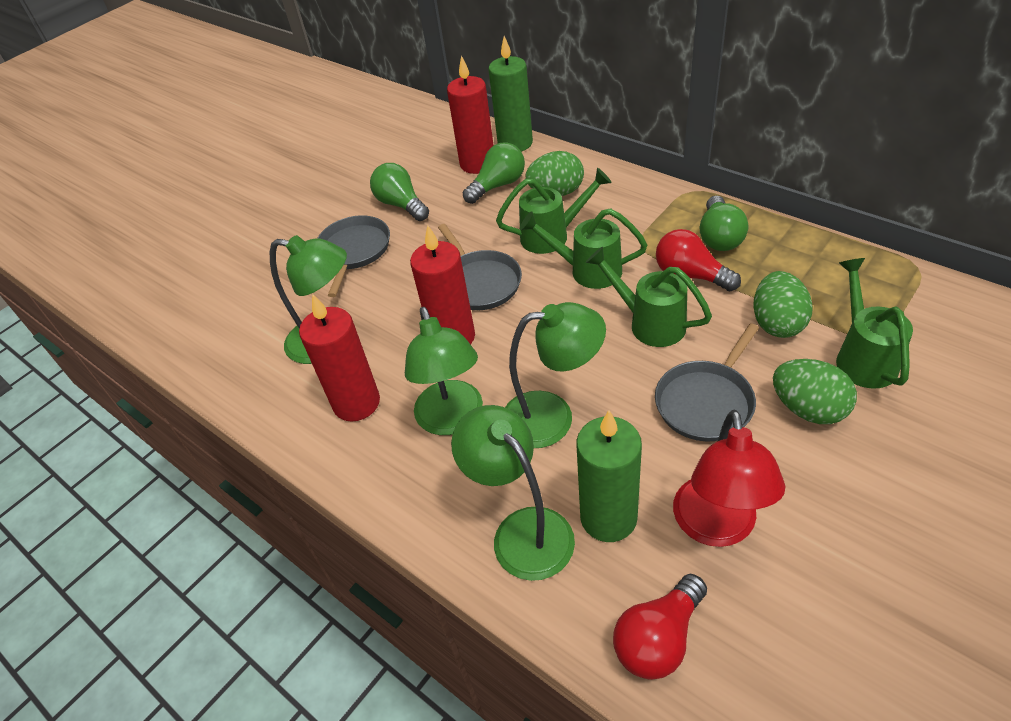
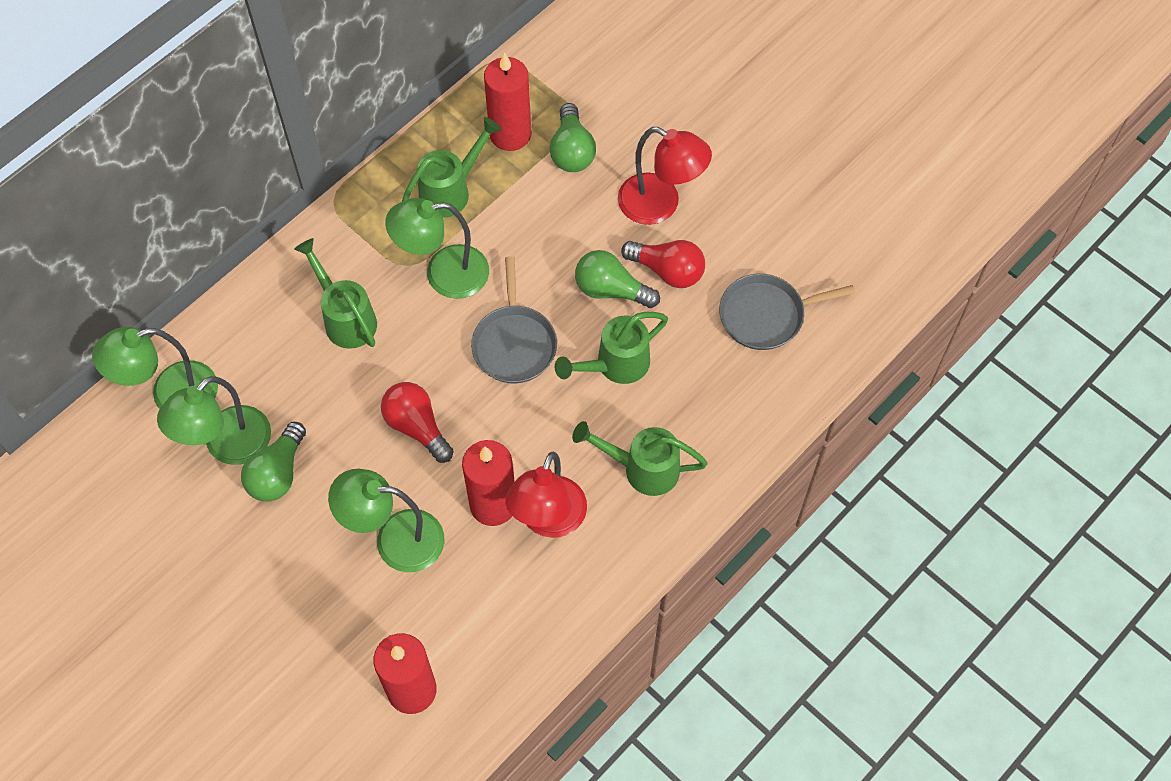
green candle: 2 -> 0
green egg: 3 -> 0
grey pan: 3 -> 2
red lamp: 1 -> 2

▸ WHAT TO PRODUCE:
Retype the full listing above precisely. Exclude each picture you find in it.

▸ RESPONSE:
green candle: 2 -> 0
green egg: 3 -> 0
grey pan: 3 -> 2
red lamp: 1 -> 2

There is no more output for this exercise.